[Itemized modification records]

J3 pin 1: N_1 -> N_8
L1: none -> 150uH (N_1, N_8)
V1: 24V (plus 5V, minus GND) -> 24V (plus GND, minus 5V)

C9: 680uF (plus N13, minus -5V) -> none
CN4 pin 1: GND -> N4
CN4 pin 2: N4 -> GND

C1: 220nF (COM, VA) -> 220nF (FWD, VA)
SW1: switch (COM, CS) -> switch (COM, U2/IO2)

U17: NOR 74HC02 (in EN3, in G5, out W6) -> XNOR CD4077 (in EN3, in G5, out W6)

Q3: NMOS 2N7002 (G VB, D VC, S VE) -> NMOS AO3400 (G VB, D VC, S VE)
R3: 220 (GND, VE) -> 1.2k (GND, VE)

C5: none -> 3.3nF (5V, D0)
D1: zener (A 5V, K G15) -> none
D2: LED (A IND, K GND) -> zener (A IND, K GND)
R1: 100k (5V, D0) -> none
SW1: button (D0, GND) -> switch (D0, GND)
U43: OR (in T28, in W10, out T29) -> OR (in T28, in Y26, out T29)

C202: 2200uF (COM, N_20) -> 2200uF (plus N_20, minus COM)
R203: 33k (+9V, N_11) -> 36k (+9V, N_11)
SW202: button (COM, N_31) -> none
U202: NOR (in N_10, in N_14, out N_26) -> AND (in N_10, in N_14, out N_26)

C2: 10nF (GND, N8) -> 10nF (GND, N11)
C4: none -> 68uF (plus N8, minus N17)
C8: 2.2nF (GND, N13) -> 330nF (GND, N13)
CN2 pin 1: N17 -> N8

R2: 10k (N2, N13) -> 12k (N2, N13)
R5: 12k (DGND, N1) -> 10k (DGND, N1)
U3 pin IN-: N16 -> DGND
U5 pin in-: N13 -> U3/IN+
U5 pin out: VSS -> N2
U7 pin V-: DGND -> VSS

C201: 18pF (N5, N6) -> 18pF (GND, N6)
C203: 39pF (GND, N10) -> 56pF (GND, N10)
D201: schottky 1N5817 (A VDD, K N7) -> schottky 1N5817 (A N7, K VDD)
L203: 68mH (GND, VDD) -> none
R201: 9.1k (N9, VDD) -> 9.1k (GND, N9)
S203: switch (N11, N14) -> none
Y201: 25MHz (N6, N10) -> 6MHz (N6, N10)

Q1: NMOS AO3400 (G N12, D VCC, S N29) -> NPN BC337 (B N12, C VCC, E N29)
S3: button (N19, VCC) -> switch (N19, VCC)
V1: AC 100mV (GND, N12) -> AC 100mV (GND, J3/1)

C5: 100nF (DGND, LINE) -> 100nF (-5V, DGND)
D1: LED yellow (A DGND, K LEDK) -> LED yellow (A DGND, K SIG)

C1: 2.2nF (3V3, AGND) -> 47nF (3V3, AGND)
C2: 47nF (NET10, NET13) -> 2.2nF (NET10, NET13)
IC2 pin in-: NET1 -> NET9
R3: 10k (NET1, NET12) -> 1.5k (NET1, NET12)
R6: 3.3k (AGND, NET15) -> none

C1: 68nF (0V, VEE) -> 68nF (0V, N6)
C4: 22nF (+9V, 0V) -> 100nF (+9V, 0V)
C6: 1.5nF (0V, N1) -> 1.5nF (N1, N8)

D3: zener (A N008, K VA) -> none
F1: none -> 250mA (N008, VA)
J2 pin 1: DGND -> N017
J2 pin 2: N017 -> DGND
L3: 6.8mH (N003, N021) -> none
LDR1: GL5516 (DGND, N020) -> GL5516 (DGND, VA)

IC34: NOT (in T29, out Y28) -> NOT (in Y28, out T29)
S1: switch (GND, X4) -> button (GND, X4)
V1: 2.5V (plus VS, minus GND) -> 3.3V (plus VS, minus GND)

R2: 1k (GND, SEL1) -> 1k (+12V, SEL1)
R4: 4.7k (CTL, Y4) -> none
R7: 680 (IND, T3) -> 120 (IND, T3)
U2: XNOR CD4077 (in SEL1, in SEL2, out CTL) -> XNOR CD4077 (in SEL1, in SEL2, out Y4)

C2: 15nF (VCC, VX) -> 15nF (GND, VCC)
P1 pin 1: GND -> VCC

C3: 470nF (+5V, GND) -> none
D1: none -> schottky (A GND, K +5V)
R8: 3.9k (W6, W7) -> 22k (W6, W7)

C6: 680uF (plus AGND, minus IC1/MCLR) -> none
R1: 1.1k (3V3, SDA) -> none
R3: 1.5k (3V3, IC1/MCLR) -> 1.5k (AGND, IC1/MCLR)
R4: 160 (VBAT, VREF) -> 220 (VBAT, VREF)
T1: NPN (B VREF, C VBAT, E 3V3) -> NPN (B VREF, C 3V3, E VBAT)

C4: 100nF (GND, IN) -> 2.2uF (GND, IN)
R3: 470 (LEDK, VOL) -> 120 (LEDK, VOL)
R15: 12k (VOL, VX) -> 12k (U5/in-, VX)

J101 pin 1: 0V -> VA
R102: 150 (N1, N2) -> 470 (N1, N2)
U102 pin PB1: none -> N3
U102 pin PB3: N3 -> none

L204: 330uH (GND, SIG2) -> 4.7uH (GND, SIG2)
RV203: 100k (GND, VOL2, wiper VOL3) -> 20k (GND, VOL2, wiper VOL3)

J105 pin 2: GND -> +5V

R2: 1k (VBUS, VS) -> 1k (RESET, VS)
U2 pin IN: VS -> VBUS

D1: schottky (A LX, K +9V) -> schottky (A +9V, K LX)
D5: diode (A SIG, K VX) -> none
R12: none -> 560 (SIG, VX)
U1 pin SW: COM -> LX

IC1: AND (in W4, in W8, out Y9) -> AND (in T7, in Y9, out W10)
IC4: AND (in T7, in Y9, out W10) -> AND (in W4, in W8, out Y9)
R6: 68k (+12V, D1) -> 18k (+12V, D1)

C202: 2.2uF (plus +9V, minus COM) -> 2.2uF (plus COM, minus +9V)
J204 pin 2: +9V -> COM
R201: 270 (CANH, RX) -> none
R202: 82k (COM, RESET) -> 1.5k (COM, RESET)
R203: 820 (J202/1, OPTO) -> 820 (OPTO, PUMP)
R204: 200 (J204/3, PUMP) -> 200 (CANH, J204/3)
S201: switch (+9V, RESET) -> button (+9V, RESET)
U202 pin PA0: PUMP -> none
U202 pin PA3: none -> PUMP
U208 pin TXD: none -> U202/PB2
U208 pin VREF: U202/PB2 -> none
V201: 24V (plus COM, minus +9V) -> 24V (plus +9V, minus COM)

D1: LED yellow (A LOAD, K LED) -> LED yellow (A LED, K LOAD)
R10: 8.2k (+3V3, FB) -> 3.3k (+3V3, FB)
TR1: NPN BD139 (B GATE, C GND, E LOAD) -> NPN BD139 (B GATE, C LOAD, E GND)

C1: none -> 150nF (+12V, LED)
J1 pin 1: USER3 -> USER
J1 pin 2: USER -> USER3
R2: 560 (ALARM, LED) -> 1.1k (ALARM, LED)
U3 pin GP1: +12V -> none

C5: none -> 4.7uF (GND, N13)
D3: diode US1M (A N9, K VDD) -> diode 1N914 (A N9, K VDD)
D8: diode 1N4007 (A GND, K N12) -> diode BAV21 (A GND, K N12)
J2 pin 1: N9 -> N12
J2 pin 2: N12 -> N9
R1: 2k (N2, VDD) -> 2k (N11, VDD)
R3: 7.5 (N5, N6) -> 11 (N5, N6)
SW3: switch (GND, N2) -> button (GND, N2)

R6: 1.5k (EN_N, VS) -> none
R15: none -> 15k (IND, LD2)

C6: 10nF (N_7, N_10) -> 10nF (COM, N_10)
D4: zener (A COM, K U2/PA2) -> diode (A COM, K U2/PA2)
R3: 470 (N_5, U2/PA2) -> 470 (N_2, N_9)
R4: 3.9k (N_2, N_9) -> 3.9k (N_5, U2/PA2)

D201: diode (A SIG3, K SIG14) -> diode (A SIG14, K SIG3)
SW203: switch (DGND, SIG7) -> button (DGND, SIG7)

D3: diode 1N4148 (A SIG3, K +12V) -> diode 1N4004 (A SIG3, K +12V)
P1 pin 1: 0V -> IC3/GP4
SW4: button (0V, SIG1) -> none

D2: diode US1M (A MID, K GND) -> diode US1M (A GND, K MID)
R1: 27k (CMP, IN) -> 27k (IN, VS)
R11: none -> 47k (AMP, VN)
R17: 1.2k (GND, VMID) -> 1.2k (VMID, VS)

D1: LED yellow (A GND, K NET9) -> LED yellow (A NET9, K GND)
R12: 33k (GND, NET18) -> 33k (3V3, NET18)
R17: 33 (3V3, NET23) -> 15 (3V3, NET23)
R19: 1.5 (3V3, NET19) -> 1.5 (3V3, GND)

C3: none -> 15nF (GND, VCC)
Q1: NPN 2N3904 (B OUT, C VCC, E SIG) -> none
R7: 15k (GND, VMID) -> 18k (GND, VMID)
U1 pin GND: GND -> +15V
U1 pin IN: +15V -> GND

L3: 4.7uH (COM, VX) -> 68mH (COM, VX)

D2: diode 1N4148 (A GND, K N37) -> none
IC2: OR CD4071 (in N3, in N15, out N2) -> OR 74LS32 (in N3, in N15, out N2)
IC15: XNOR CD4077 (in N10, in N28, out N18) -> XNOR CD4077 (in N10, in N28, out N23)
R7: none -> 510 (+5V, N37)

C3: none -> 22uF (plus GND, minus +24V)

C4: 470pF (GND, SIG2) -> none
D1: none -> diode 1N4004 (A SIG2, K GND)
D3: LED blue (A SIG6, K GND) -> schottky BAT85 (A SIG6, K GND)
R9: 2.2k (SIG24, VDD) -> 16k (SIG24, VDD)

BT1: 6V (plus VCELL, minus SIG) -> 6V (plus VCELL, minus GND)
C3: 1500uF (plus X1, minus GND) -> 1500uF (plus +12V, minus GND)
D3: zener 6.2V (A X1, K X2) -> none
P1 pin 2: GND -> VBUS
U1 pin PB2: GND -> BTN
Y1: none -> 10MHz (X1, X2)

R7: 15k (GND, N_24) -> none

== Exercise brief ==
State how many lines above contain the word "CANH", and nothing more.

== Answer to the exercise ==
2